• _Assignment_
For every line of the material below, check for the string "cone" and return the line if it is there.

• _Information supplied_
○ ○ ○
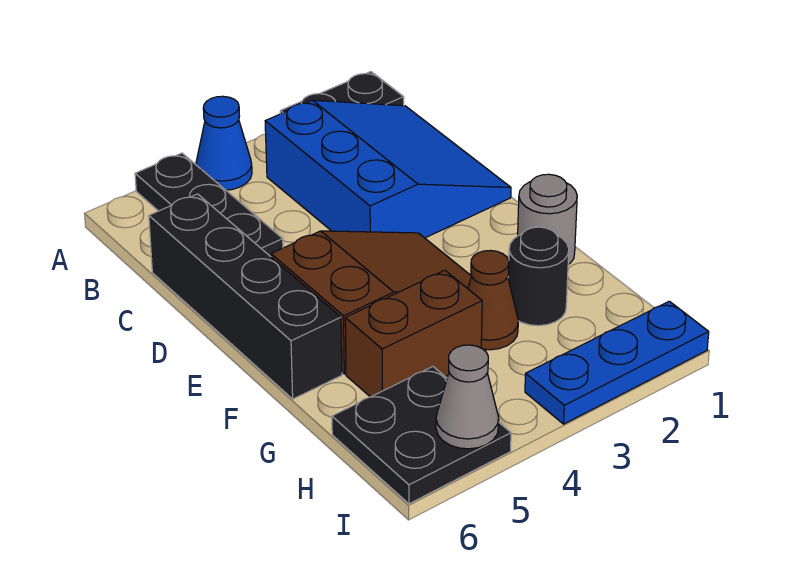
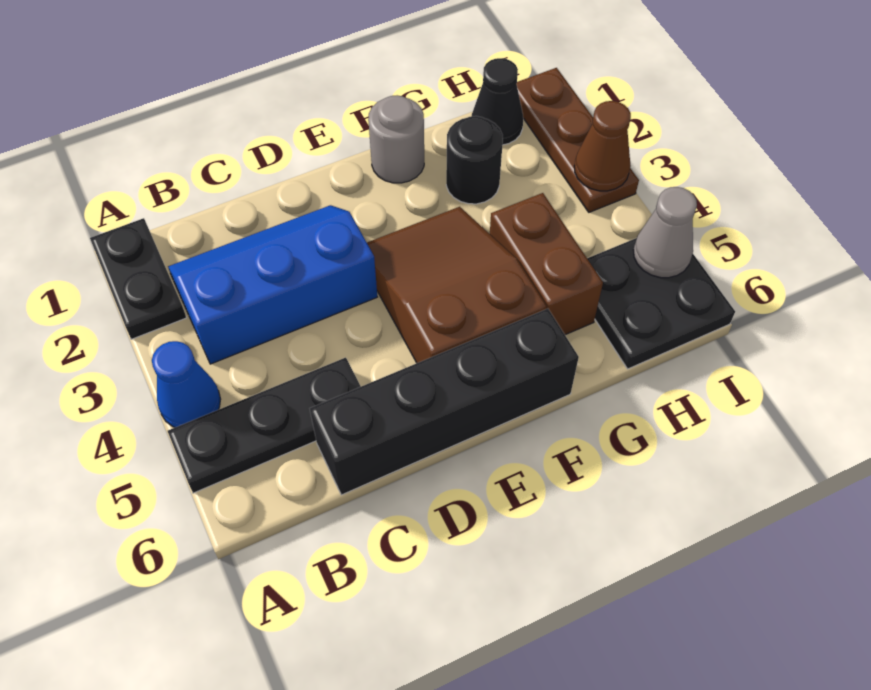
blue slope B1:D3 level 1 top 3 -> blue slope B2:D3 level 1 top 3
brown cone G3 level 1 -> brown cone I3 level 2
none -> black cone H1 level 1
blue plate I1:I3 level 1 -> brown plate I1:I3 level 1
○ ○ ○
• _Result below_
brown cone G3 level 1 -> brown cone I3 level 2
none -> black cone H1 level 1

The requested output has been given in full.